[Information Boundary: Start]
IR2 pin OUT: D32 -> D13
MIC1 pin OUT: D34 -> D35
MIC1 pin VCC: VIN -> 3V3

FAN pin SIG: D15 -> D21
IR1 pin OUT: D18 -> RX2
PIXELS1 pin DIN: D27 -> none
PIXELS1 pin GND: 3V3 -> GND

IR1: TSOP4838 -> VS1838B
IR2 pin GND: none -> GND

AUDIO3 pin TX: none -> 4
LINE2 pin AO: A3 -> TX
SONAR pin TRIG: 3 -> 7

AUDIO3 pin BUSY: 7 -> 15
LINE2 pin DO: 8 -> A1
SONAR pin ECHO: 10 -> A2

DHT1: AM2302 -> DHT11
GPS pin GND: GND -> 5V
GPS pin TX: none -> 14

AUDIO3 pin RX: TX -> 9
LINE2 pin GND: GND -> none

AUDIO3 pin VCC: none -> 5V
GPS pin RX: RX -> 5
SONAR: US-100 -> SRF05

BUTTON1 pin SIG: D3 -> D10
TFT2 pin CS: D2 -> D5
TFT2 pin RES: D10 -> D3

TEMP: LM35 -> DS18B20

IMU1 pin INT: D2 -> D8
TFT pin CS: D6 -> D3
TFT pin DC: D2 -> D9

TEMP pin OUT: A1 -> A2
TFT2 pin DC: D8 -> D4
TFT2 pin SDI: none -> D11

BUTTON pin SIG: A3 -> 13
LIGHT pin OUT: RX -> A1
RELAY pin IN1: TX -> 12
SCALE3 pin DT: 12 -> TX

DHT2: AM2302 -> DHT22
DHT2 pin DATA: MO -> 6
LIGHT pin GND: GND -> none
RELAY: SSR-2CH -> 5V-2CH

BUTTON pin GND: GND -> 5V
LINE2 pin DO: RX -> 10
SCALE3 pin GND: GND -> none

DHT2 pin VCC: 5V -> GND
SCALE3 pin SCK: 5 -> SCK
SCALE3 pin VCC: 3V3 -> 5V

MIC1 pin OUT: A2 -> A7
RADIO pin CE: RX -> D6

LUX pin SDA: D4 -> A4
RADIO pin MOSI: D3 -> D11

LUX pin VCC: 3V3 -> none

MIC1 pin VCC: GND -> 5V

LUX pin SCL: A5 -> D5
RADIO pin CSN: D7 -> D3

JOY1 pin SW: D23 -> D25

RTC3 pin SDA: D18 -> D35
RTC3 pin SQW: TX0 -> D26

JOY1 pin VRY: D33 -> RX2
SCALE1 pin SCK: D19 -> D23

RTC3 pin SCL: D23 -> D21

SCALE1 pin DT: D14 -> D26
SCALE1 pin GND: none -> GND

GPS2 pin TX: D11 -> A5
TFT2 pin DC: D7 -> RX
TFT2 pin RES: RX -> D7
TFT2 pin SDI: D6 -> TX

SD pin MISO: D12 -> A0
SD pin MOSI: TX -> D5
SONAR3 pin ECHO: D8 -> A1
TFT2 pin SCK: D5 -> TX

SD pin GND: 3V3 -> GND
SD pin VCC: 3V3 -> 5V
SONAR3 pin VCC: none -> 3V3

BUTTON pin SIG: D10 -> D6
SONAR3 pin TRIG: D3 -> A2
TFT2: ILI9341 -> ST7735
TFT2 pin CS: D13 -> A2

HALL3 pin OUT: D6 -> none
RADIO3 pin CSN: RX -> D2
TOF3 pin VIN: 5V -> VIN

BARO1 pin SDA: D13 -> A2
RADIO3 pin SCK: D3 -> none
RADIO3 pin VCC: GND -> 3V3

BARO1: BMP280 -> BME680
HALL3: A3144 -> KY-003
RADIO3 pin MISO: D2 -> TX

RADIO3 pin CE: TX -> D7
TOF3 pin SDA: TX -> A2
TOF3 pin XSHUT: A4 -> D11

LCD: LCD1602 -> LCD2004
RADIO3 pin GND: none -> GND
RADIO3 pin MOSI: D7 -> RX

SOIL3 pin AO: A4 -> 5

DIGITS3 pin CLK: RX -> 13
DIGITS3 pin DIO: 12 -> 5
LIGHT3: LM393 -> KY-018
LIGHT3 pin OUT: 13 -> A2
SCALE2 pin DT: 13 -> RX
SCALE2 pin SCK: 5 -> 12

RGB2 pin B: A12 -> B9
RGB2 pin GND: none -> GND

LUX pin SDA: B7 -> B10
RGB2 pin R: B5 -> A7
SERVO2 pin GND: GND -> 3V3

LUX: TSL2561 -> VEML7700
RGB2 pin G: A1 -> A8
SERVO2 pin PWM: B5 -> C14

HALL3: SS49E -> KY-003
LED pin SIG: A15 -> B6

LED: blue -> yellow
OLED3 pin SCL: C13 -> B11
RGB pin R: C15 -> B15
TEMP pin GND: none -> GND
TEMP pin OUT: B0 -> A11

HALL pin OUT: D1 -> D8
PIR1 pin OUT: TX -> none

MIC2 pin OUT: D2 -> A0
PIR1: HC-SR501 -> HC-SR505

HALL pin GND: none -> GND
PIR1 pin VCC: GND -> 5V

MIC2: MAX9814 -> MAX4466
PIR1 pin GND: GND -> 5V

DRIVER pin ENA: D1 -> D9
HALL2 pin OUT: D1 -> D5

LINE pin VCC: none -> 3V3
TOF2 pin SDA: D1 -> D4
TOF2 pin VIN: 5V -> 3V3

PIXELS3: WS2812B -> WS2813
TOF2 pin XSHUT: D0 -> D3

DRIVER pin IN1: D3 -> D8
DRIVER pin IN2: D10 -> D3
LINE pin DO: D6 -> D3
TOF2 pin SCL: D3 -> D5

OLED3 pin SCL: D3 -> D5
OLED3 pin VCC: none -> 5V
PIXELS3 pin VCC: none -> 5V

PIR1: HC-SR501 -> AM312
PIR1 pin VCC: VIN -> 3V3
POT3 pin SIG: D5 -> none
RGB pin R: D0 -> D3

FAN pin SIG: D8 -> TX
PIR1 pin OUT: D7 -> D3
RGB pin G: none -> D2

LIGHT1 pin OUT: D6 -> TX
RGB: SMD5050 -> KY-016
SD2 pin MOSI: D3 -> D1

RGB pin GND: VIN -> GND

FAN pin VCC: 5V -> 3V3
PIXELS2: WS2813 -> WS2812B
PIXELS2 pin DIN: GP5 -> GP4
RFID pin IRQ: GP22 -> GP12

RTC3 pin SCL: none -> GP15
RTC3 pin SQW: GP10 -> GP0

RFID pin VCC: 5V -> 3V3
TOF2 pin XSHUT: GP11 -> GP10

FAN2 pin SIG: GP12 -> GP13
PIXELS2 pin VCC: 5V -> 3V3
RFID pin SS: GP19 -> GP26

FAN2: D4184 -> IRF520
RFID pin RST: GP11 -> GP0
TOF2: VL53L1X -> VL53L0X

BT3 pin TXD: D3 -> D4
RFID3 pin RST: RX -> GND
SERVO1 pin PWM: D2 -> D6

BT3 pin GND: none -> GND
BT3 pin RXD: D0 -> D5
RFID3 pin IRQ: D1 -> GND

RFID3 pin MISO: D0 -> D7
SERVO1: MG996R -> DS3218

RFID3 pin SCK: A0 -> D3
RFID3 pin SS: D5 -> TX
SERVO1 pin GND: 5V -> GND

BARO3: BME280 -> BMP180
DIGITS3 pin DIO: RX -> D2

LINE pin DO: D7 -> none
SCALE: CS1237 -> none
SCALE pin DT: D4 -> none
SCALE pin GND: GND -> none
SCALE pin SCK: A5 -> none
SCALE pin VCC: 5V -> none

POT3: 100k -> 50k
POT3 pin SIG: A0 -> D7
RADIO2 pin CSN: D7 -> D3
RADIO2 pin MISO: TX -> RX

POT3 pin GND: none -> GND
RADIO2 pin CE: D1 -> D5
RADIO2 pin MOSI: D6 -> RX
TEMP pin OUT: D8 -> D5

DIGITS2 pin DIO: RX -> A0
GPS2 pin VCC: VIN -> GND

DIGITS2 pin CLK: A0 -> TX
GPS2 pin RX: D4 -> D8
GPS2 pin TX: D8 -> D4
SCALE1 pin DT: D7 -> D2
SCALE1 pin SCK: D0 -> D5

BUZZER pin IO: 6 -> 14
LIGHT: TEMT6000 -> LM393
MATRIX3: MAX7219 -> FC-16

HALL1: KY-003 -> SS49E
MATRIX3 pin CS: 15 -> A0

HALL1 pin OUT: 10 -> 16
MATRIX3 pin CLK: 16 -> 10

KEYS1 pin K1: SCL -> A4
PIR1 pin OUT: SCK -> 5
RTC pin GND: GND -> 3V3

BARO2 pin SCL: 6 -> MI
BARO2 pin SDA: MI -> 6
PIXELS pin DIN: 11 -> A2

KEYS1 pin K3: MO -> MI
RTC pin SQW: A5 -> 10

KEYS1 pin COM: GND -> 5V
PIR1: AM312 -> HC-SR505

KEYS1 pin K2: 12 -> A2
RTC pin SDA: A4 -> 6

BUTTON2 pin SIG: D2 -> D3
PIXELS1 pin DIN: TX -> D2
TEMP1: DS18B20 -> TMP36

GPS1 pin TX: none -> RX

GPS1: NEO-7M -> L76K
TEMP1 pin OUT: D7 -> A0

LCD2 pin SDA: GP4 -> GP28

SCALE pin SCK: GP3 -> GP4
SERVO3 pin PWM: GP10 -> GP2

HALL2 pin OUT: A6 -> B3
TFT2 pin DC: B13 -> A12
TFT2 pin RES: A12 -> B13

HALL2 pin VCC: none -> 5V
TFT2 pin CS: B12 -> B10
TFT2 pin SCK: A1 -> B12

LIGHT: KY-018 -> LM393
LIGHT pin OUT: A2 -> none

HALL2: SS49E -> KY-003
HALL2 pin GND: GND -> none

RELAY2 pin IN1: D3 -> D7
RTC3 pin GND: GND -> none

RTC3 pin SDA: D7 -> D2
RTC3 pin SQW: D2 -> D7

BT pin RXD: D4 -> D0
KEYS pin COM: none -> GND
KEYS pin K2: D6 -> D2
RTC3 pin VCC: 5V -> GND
[Information Boundary: End]
Problem requirements: Output only the lines from the top of the entries through the one holding "SONAR: US-100 -> SRF05", copied exactly.

Result of this task:
IR2 pin OUT: D32 -> D13
MIC1 pin OUT: D34 -> D35
MIC1 pin VCC: VIN -> 3V3

FAN pin SIG: D15 -> D21
IR1 pin OUT: D18 -> RX2
PIXELS1 pin DIN: D27 -> none
PIXELS1 pin GND: 3V3 -> GND

IR1: TSOP4838 -> VS1838B
IR2 pin GND: none -> GND

AUDIO3 pin TX: none -> 4
LINE2 pin AO: A3 -> TX
SONAR pin TRIG: 3 -> 7

AUDIO3 pin BUSY: 7 -> 15
LINE2 pin DO: 8 -> A1
SONAR pin ECHO: 10 -> A2

DHT1: AM2302 -> DHT11
GPS pin GND: GND -> 5V
GPS pin TX: none -> 14

AUDIO3 pin RX: TX -> 9
LINE2 pin GND: GND -> none

AUDIO3 pin VCC: none -> 5V
GPS pin RX: RX -> 5
SONAR: US-100 -> SRF05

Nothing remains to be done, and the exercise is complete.